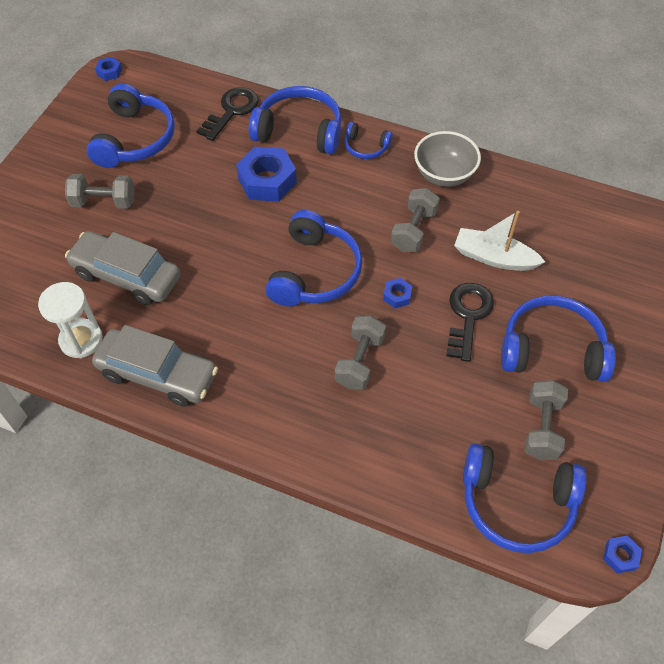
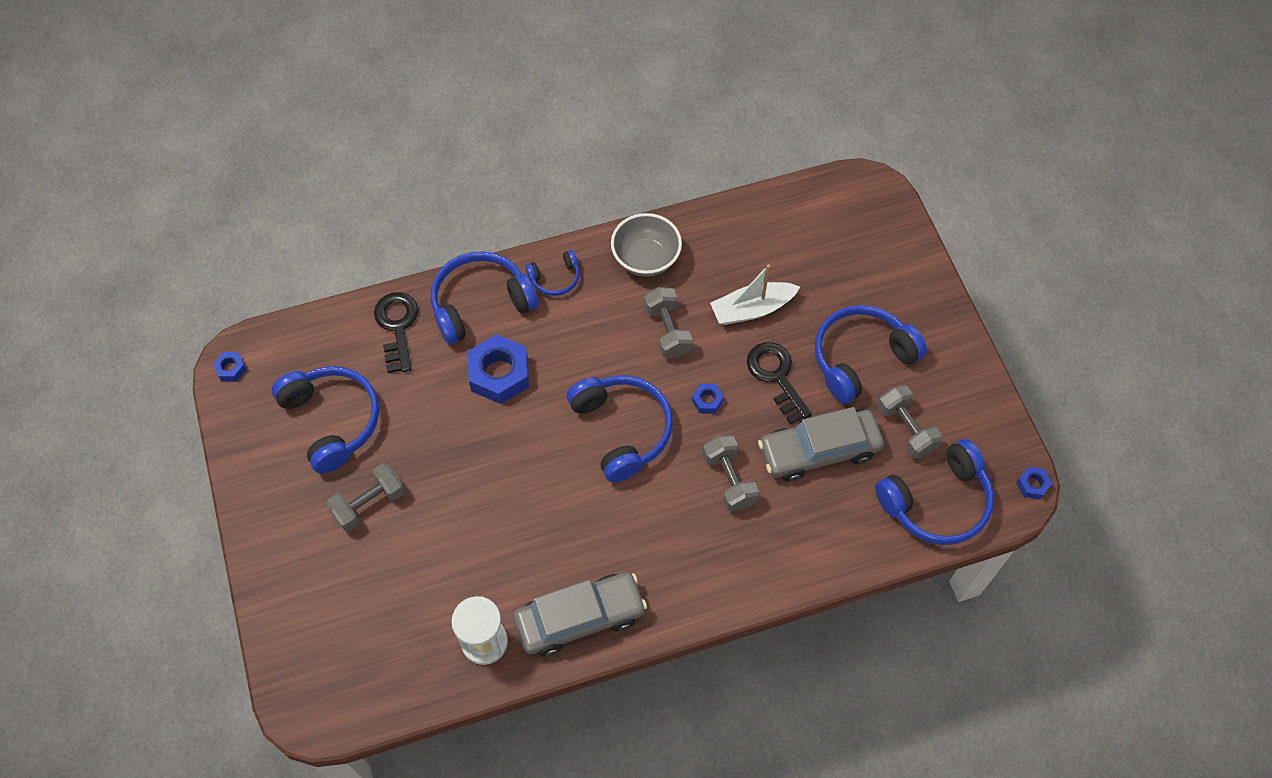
camera: 40 degrees left, 5 degrees up
grey car [65,231,181,305] -> grey car moved to [758,407,884,482]

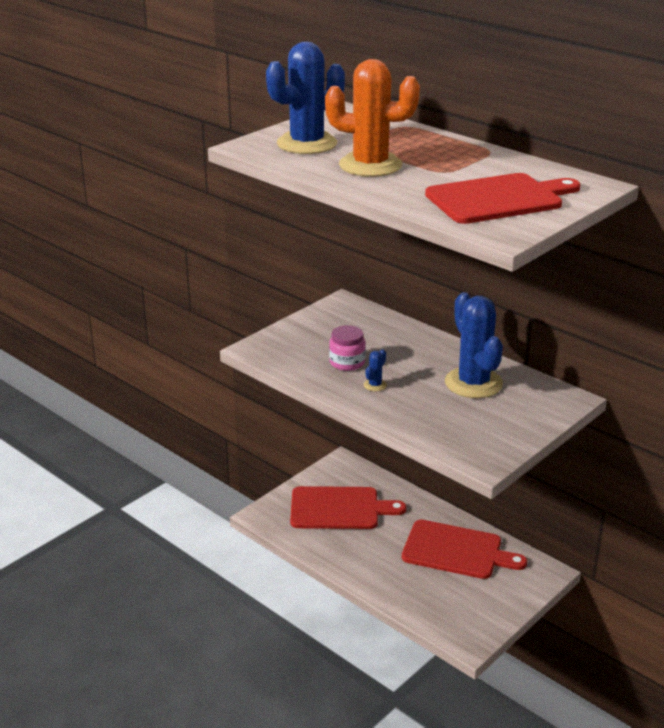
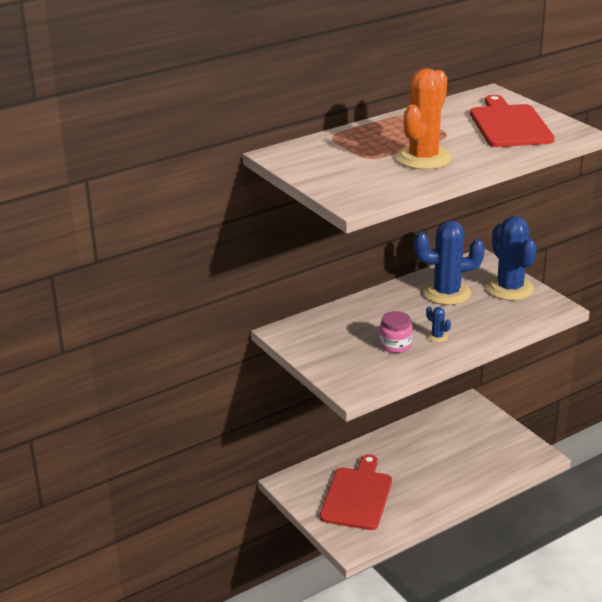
camera: 75 degrees left, 0 degrees up
blue cactus [266,42,345,154] -> blue cactus moved to [486,216,537,300]
red cutting board [402,520,527,579] -> none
- - - - -
EXERCISE
In your copy of the material, every word must match and no image should appear.

COMPLETED TASK
camera: 40 degrees left, 5 degrees up
grey car [65,231,181,305] -> grey car moved to [758,407,884,482]

camera: 75 degrees left, 0 degrees up
blue cactus [266,42,345,154] -> blue cactus moved to [486,216,537,300]
red cutting board [402,520,527,579] -> none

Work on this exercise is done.